> _EXERCISE INSTRUCTIONS_
Below are entries. Give back exactly the lines from the one containing "yellow brick B3" through the one containing "black tile H7:H9 level 1 -> none", inclusive, without the pictures.

> _MATERIAL SHOWN_
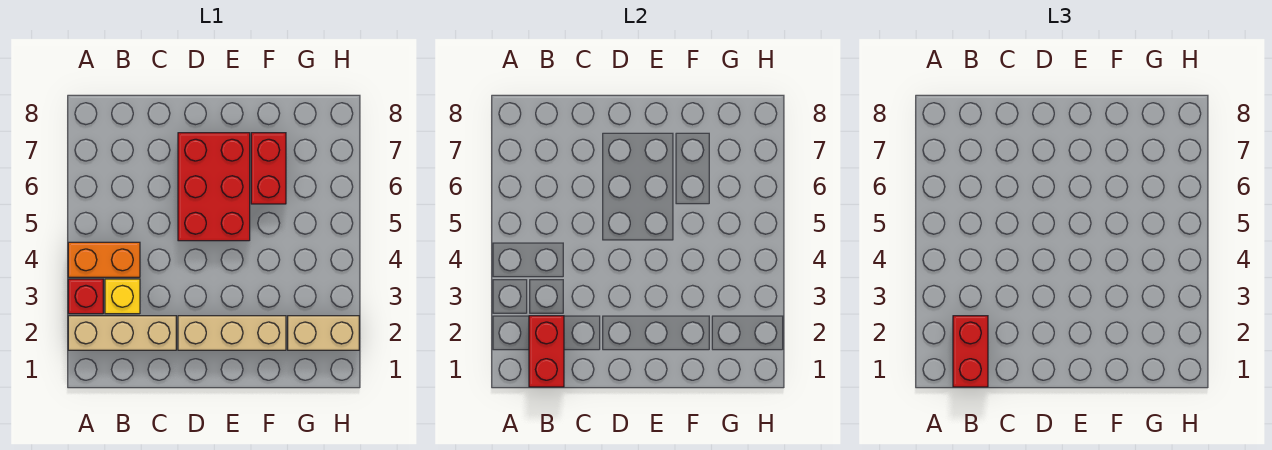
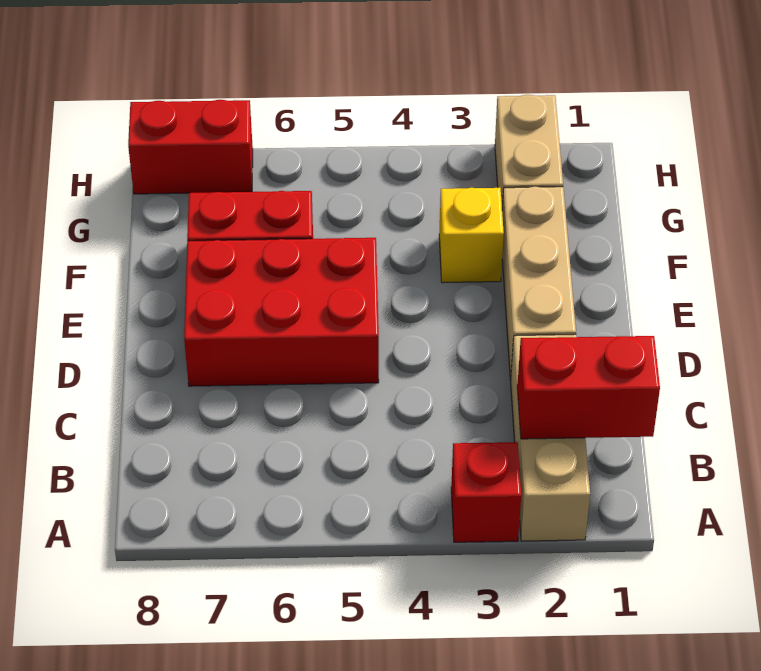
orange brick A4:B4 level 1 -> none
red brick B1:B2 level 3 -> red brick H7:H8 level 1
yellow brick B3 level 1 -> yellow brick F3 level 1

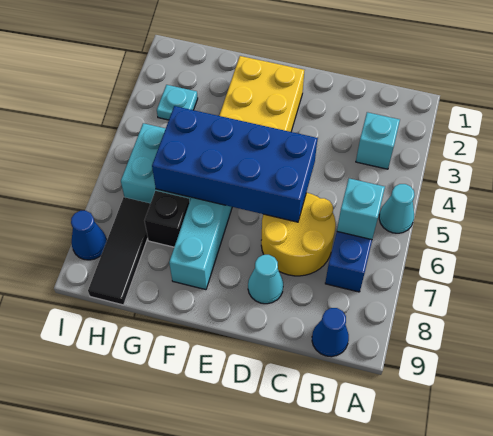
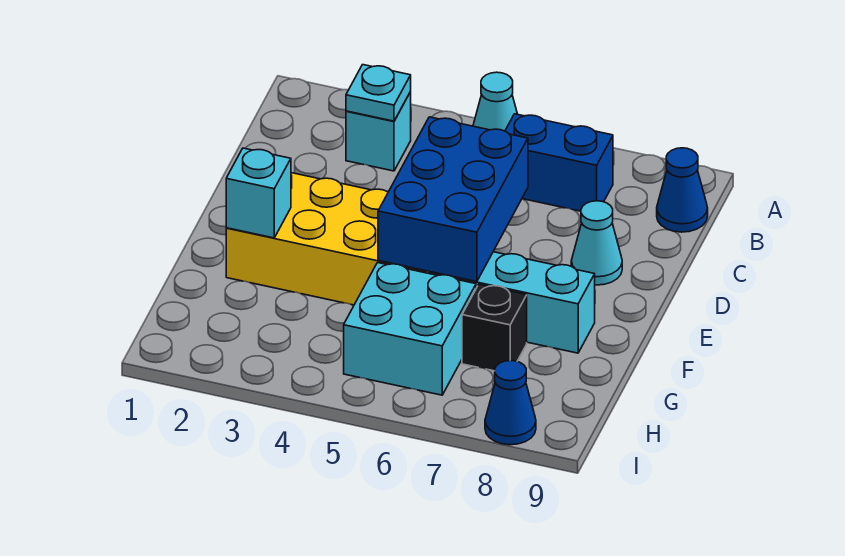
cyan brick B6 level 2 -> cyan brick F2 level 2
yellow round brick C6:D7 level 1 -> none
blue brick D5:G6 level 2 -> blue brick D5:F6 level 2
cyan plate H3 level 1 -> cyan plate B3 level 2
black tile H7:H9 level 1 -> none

---

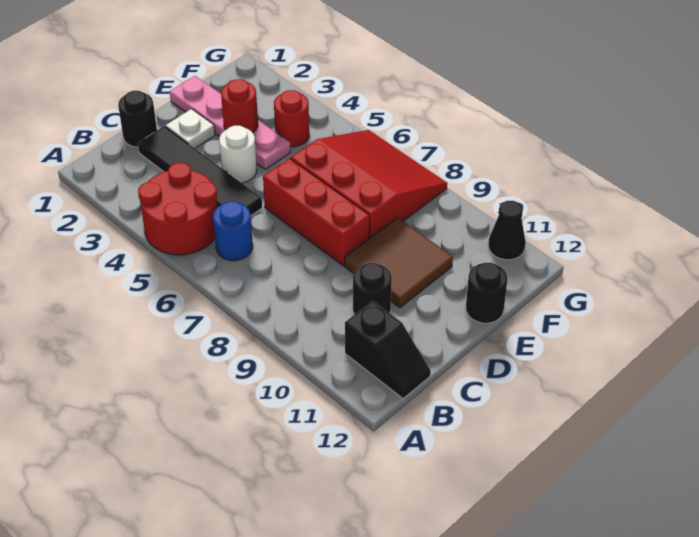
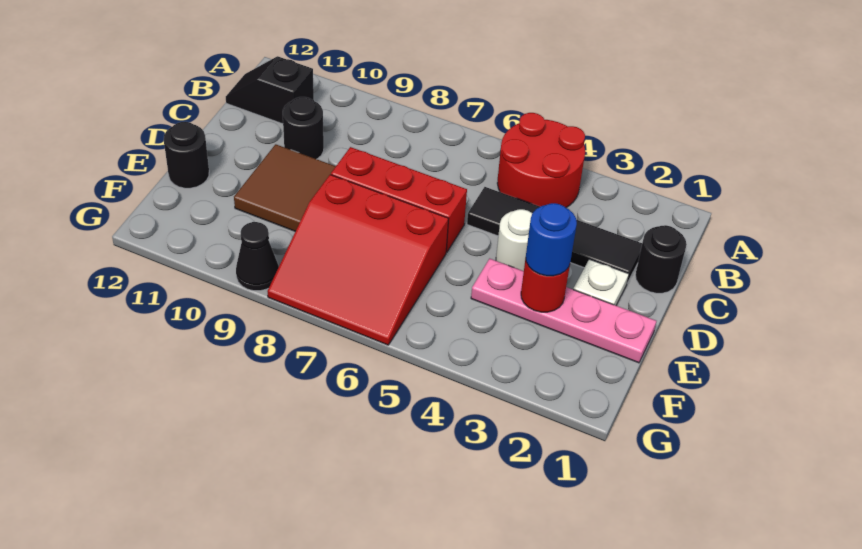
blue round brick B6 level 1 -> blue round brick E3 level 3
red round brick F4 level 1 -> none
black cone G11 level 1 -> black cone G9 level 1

* * *

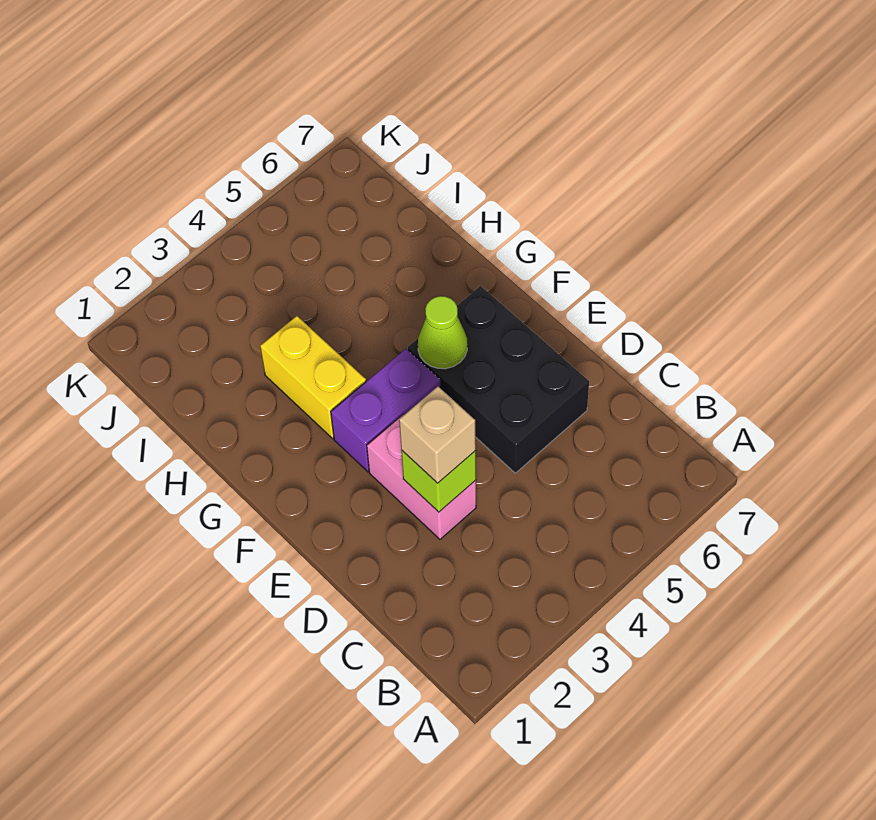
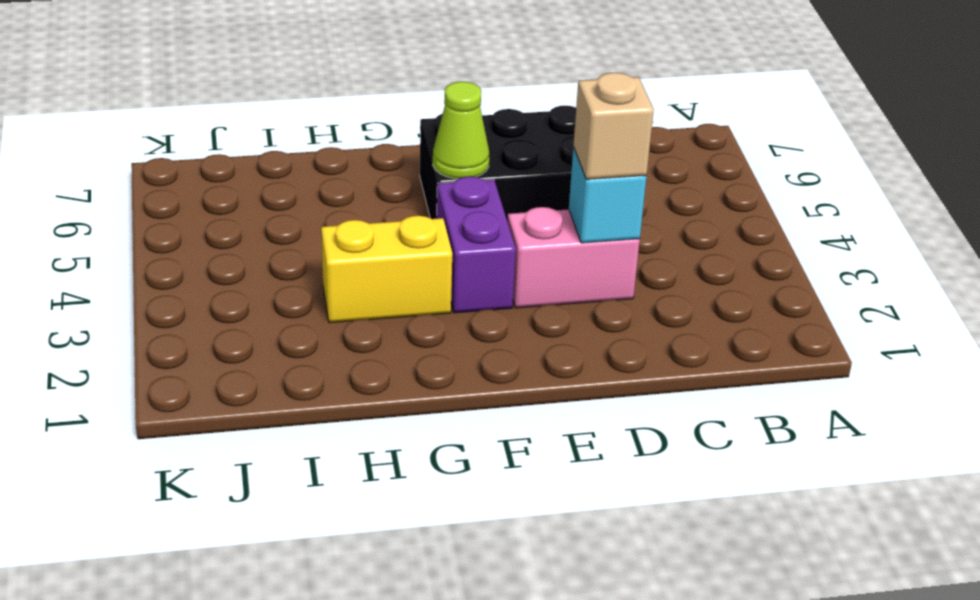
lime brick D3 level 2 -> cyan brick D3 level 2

> _TASK ANSWER_
yellow brick B3 level 1 -> yellow brick F3 level 1

cyan brick B6 level 2 -> cyan brick F2 level 2
yellow round brick C6:D7 level 1 -> none
blue brick D5:G6 level 2 -> blue brick D5:F6 level 2
cyan plate H3 level 1 -> cyan plate B3 level 2
black tile H7:H9 level 1 -> none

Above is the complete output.